Dataset entries
_ _ _

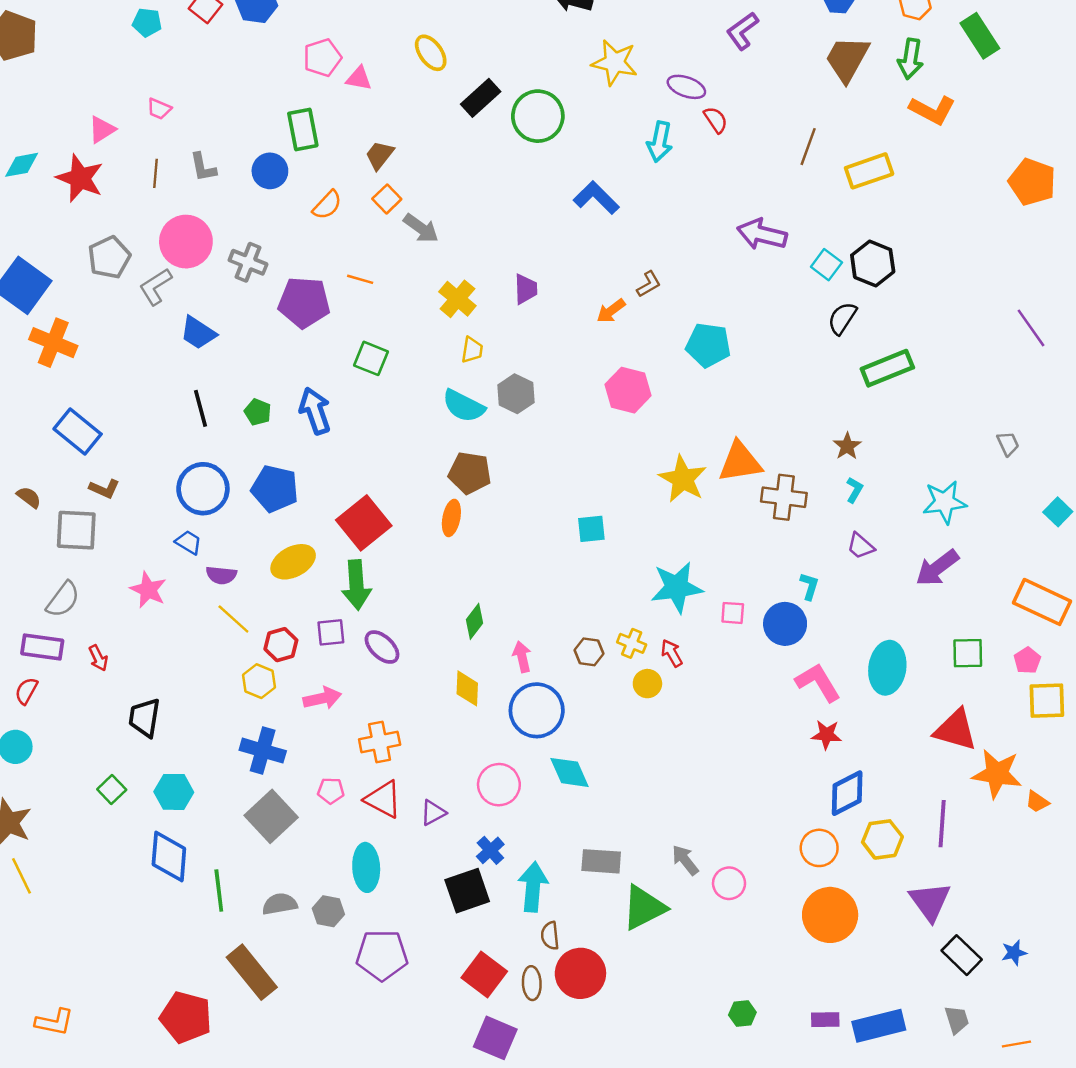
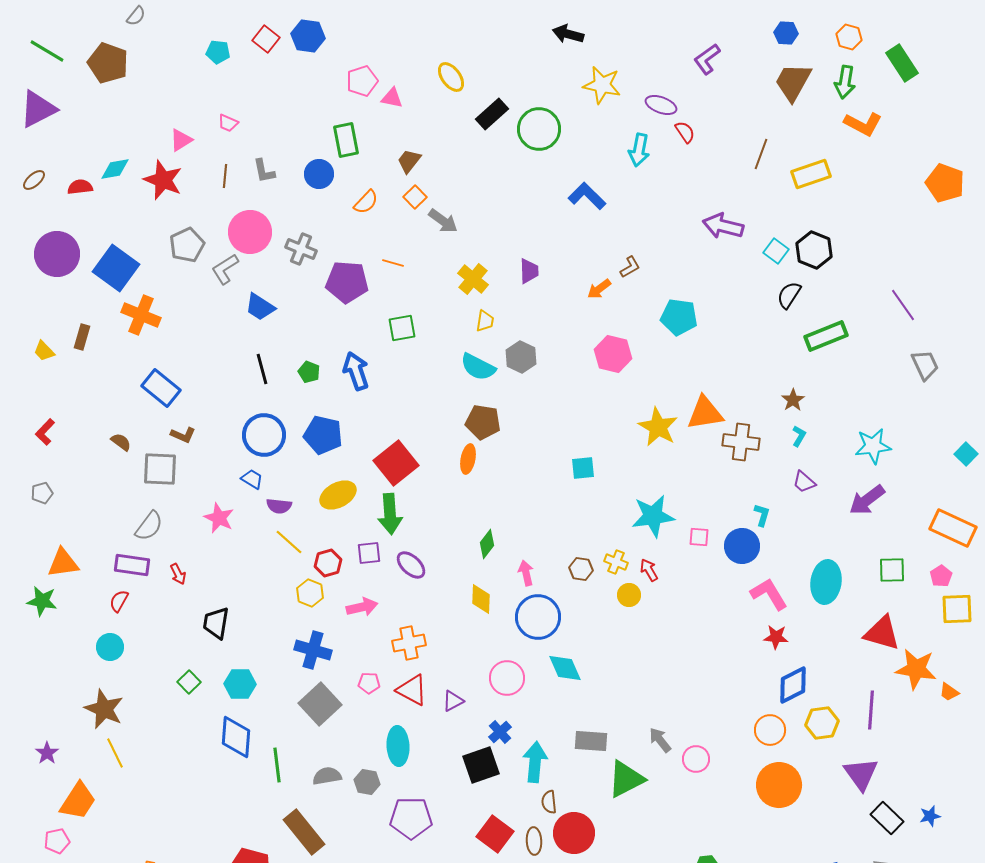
purple line: (1031, 328) -> (903, 305), moved
green square: (371, 358) -> (402, 328), turned -32
gray trapezoid: (1008, 444) -> (925, 365), moved, size x1.5

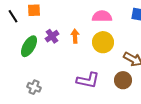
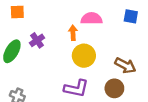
orange arrow: (75, 36) -> (73, 33), moved
yellow circle: (103, 42) -> (84, 56), moved

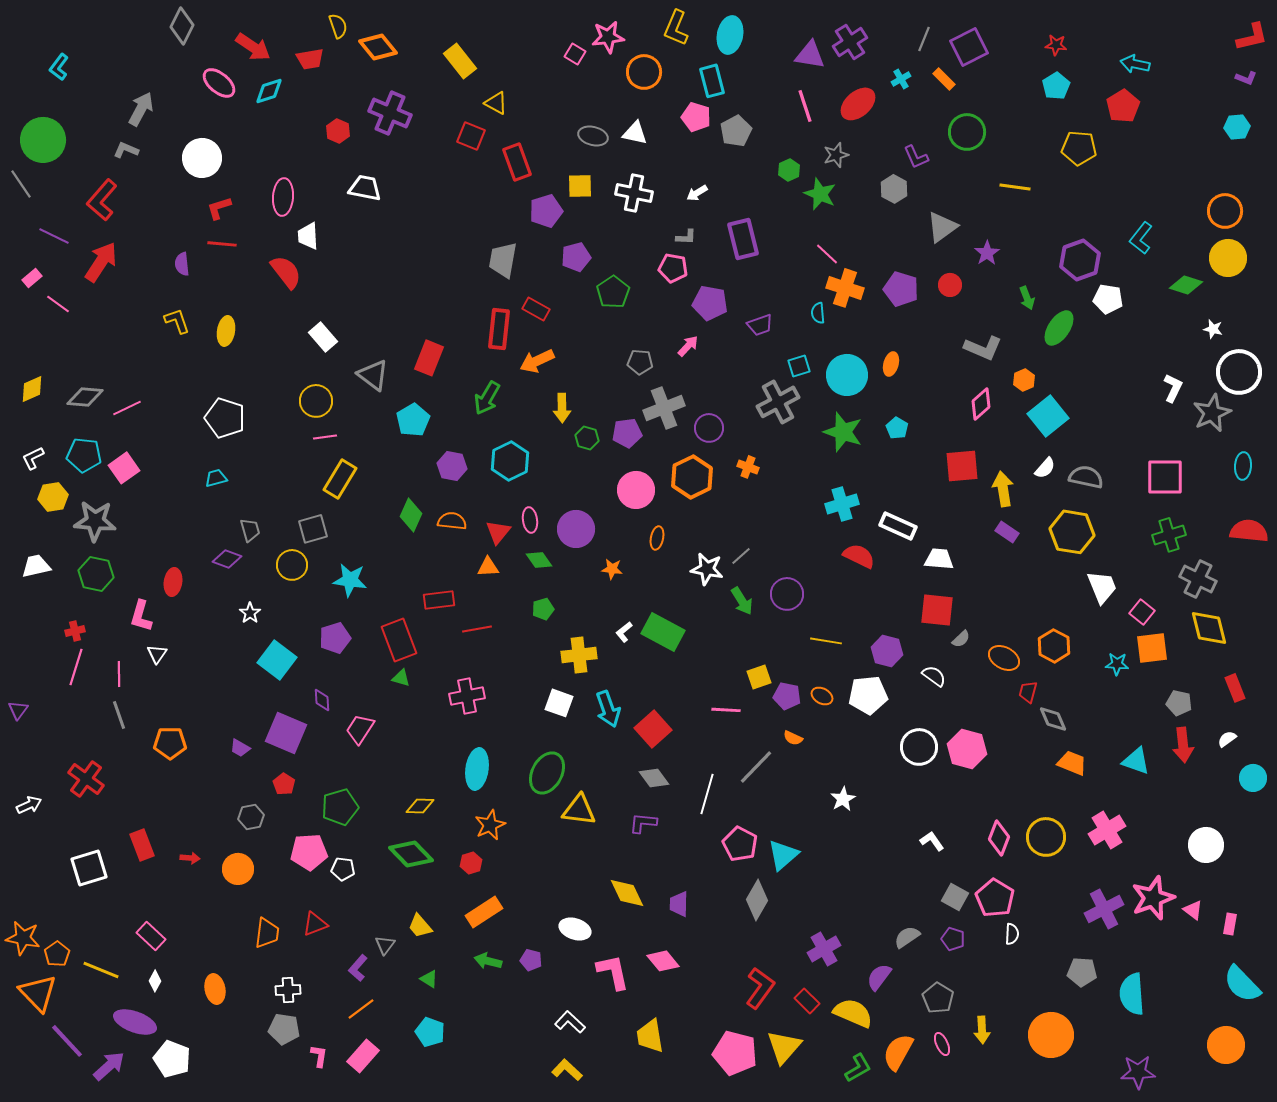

_ _ _

> EXERCISE DETAILS:
Would you transcribe all of the data exactly, omitting any pictures?

> RESULT OF THE TASK:
purple line: (1031, 328) -> (903, 305), moved
green square: (371, 358) -> (402, 328), turned -32
gray trapezoid: (1008, 444) -> (925, 365), moved, size x1.5

orange arrow: (75, 36) -> (73, 33), moved
yellow circle: (103, 42) -> (84, 56), moved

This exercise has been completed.